**TASK DIRECTIONS**: The whole listing needs retyping exactly; keep the pictures out of it.

START DATA FOR THIS EXERCISE

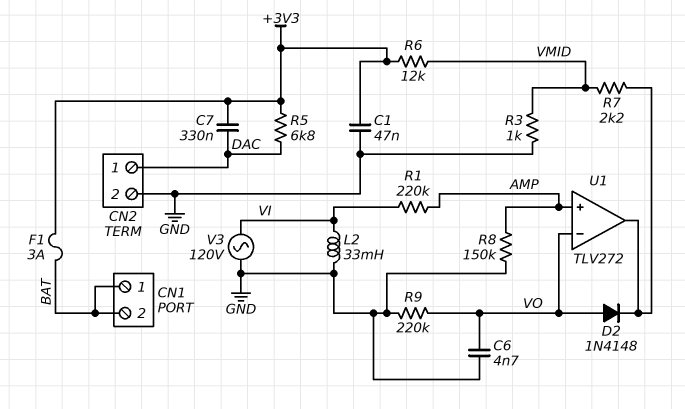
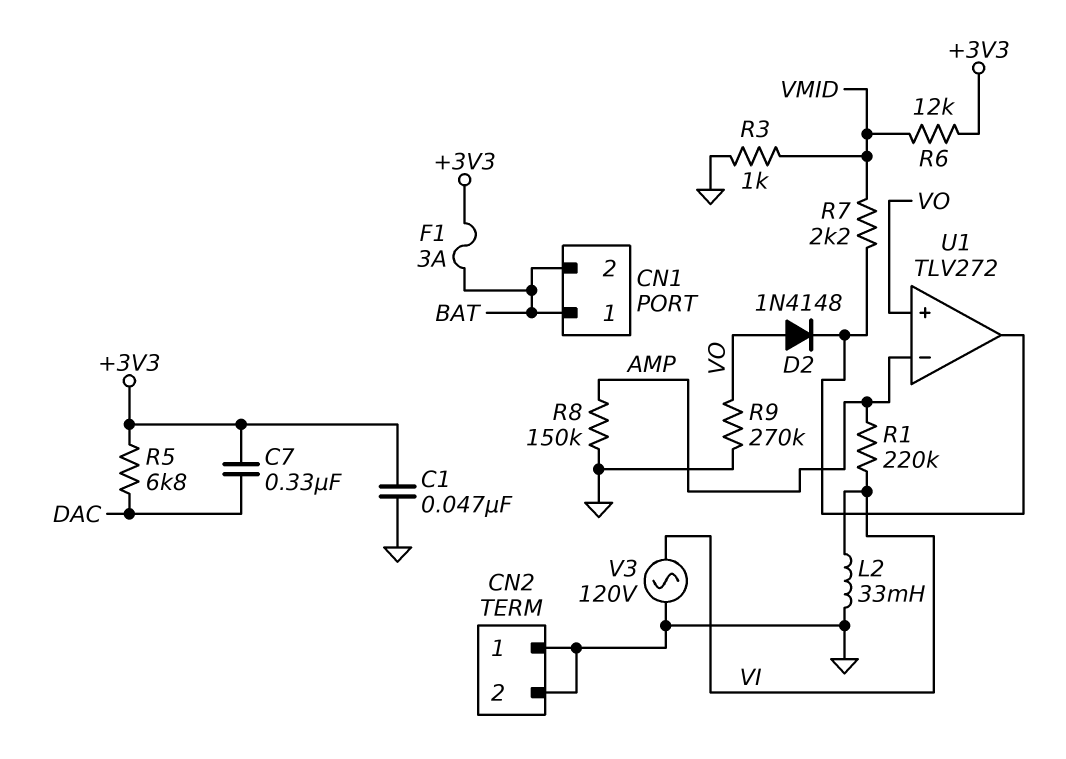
C6: 4.7nF (GND, VO) -> none
CN2 pin 1: DAC -> GND
R9: 220k (GND, VO) -> 270k (GND, VO)
U1 pin in+: AMP -> VO
U1 pin in-: VO -> AMP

END DATA FOR THIS EXERCISE

**SOLUTION FOR THIS EXERCISE**:
C6: 4.7nF (GND, VO) -> none
CN2 pin 1: DAC -> GND
R9: 220k (GND, VO) -> 270k (GND, VO)
U1 pin in+: AMP -> VO
U1 pin in-: VO -> AMP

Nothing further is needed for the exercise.